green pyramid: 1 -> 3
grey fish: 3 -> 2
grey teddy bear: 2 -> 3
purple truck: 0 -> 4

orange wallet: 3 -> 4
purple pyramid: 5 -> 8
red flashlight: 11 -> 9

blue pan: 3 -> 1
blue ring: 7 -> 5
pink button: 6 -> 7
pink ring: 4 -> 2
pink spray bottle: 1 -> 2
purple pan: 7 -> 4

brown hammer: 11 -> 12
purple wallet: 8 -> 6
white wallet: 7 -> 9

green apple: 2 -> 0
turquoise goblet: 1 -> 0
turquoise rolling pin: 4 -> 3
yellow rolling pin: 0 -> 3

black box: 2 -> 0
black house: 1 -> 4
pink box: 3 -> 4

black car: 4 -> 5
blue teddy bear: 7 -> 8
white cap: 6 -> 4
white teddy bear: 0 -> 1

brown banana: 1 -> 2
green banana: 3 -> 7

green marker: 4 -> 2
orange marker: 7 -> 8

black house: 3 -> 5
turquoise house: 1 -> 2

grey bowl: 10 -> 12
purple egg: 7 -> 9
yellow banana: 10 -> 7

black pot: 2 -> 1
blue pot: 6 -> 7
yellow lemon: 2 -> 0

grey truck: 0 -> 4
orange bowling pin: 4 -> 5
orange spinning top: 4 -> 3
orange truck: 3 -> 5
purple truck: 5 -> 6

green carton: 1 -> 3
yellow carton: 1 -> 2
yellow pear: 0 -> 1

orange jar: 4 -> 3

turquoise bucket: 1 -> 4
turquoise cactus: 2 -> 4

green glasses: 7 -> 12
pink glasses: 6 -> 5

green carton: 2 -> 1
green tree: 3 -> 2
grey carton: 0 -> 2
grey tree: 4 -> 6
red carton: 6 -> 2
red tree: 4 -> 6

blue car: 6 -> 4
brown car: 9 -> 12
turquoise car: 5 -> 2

## WORK TO BE COMPLETED
What is needed is every line of the records that contains the word "bear".

## ANSWER SECTION
grey teddy bear: 2 -> 3
blue teddy bear: 7 -> 8
white teddy bear: 0 -> 1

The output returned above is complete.